**Task brief**: Present every line in which the string "section" appears.

**Source data**:
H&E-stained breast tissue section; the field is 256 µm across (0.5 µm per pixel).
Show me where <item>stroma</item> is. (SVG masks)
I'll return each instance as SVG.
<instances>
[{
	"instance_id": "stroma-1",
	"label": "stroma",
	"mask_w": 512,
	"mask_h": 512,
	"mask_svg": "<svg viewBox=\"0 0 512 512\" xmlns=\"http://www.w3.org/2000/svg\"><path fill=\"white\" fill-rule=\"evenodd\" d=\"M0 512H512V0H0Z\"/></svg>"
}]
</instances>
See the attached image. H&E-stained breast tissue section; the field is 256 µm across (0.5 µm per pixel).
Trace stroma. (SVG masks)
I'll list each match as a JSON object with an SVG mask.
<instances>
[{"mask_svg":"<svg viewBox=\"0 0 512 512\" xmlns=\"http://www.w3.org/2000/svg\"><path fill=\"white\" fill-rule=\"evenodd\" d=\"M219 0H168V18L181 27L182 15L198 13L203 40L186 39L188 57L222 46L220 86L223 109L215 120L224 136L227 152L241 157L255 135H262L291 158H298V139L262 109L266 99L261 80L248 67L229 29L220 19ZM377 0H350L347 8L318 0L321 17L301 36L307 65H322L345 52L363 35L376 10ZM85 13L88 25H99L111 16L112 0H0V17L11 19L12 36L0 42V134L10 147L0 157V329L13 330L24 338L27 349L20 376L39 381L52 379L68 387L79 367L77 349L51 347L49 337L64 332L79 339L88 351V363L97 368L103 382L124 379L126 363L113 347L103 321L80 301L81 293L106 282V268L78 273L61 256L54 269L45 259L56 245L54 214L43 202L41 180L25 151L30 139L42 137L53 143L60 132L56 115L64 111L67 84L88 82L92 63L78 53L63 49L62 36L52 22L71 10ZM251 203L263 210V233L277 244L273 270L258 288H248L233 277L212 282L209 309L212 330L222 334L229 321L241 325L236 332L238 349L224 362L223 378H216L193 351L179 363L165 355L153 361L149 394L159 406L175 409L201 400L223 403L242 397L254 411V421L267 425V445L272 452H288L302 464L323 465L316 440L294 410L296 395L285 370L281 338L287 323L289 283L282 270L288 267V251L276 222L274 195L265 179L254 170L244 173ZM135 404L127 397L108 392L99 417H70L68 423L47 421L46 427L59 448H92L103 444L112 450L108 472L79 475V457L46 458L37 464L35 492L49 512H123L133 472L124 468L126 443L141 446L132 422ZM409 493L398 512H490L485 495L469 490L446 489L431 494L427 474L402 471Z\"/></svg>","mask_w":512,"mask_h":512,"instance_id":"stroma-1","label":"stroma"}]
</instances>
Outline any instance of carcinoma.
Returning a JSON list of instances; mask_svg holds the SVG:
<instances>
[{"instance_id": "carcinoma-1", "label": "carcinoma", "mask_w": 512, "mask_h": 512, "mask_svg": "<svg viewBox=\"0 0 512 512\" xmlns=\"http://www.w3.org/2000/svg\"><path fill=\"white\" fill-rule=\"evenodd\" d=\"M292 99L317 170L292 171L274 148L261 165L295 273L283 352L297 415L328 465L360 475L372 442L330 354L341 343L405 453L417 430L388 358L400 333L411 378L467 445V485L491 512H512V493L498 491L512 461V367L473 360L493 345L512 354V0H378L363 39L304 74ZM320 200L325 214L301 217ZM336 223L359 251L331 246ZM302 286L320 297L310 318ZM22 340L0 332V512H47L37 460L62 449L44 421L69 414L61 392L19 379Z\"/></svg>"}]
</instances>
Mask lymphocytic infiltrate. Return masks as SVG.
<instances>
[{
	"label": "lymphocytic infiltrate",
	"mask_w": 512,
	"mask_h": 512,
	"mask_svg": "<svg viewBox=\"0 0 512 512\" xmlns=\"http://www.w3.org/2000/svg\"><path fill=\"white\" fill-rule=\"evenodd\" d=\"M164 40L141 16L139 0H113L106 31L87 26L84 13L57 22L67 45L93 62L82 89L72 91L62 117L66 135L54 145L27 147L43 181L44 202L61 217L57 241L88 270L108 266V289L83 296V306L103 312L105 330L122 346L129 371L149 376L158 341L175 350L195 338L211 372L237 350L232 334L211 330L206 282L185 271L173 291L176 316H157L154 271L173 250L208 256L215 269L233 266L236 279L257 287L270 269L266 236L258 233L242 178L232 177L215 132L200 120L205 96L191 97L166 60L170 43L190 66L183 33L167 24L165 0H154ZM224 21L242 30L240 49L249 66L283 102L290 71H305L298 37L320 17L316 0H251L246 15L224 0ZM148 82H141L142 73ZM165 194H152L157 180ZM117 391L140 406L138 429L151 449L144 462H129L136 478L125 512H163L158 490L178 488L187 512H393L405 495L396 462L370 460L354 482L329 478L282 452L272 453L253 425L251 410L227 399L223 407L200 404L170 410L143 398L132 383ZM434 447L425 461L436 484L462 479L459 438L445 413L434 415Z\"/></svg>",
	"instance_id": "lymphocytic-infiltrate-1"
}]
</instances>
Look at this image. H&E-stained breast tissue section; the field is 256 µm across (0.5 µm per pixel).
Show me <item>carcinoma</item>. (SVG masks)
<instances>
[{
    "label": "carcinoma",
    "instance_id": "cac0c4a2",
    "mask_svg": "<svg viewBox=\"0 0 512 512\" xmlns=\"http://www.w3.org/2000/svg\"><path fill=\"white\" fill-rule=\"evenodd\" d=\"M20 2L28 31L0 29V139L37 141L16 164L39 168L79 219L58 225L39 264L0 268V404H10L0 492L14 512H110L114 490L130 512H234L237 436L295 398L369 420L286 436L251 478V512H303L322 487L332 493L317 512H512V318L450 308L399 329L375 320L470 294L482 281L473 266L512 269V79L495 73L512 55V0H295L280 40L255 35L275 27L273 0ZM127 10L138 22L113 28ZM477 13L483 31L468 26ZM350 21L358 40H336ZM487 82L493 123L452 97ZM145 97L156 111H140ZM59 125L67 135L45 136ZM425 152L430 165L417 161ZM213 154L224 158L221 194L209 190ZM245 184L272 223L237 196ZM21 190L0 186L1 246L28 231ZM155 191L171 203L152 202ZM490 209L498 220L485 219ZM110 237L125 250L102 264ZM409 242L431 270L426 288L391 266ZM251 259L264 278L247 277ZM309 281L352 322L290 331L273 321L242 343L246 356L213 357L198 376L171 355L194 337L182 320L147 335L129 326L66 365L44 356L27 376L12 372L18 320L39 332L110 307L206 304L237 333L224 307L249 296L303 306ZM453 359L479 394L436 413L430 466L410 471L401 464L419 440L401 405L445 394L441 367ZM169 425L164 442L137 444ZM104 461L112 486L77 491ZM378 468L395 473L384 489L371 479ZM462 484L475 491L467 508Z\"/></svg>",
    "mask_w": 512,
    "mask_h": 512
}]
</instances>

**Result for this task**:
H&E-stained breast tissue section; the field is 256 µm across (0.5 µm per pixel).
See the attached image. H&E-stained breast tissue section; the field is 256 µm across (0.5 µm per pixel).
Look at this image. H&E-stained breast tissue section; the field is 256 µm across (0.5 µm per pixel).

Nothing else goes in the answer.